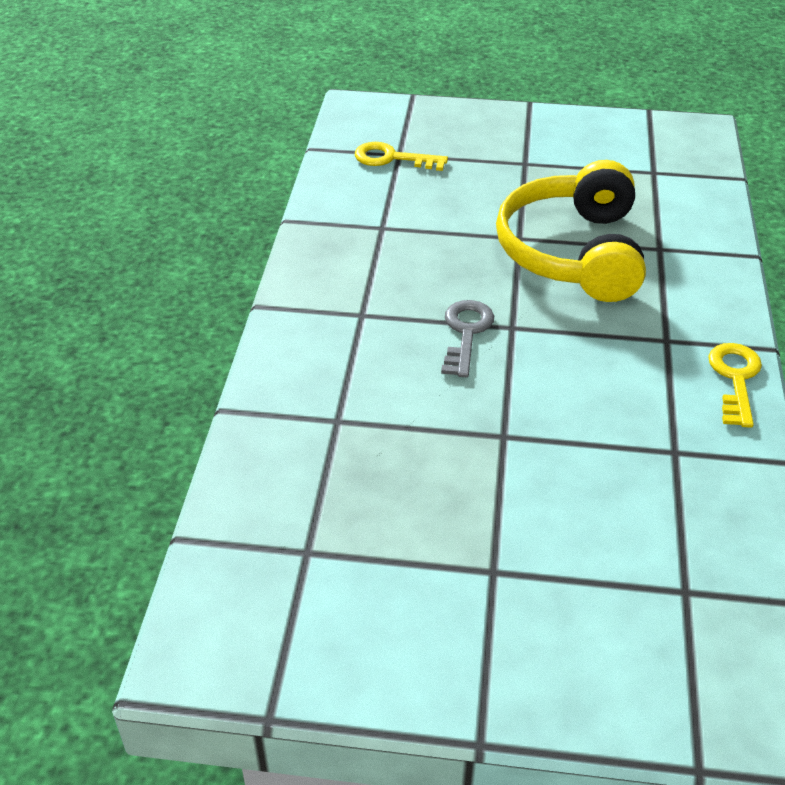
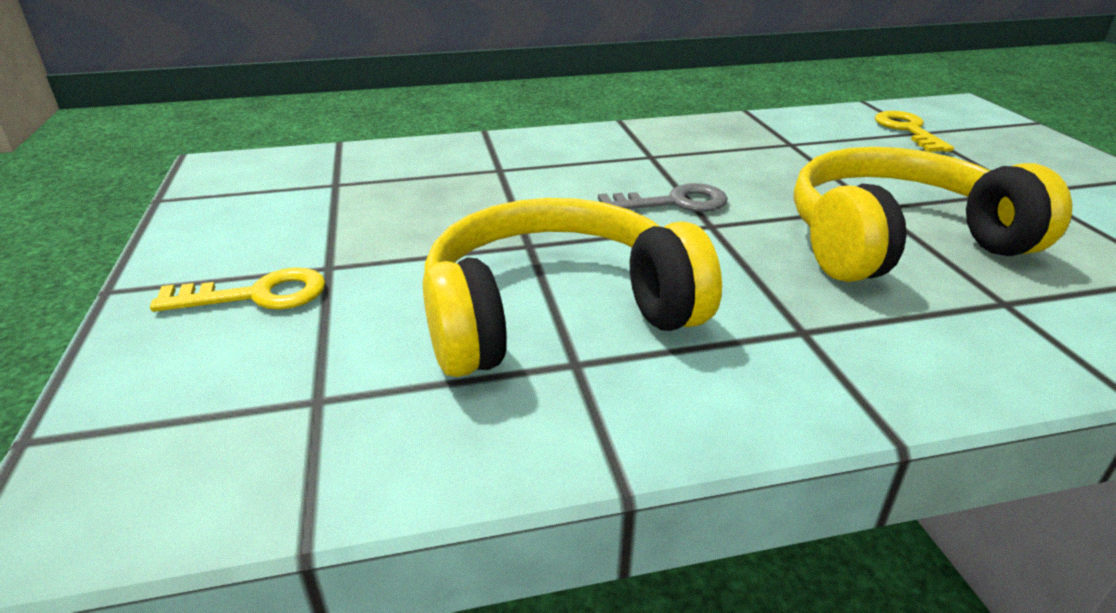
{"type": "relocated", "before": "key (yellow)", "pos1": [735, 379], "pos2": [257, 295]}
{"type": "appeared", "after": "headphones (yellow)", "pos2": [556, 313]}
........
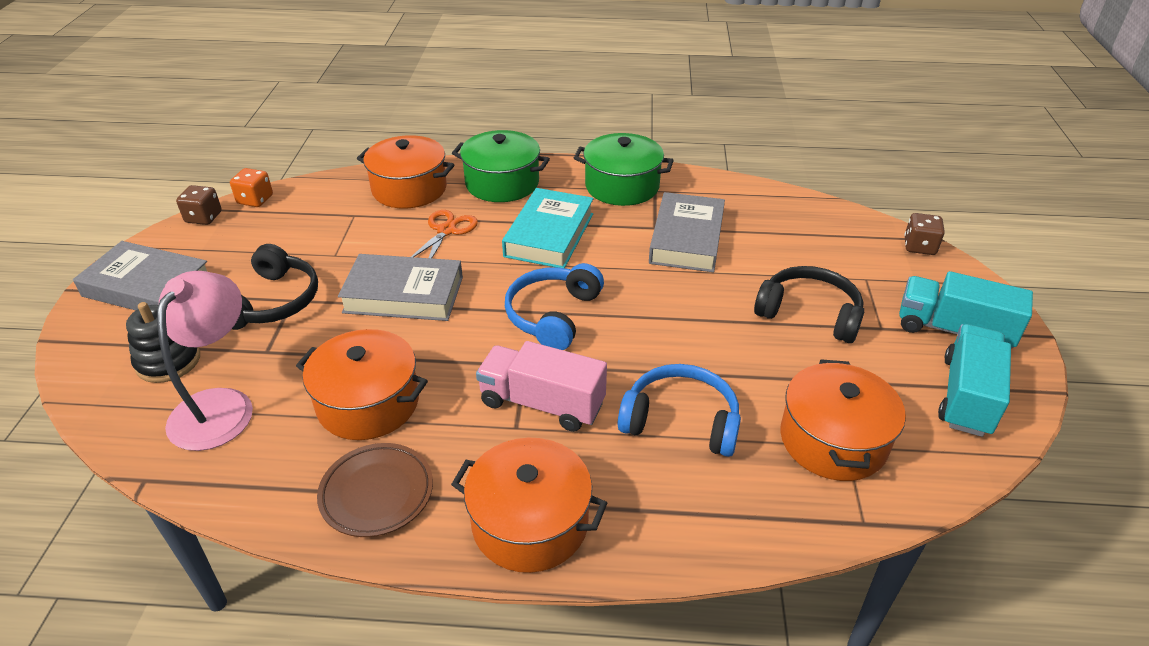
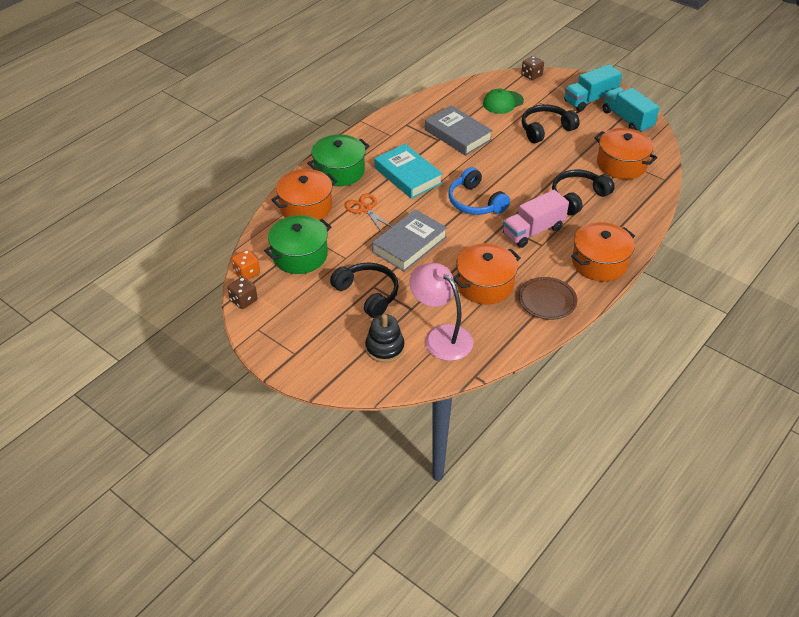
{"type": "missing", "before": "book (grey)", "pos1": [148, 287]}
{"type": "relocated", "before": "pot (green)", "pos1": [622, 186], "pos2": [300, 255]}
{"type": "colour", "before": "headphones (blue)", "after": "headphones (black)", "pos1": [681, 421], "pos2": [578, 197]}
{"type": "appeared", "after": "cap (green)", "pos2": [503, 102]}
........
**WHAT YOU SHOULD DO:**
Find the string "after" in the records, then copy each line where it occurs.

**EXERCISE SOLUTION:**
{"type": "appeared", "after": "headphones (yellow)", "pos2": [556, 313]}
{"type": "colour", "before": "headphones (blue)", "after": "headphones (black)", "pos1": [681, 421], "pos2": [578, 197]}
{"type": "appeared", "after": "cap (green)", "pos2": [503, 102]}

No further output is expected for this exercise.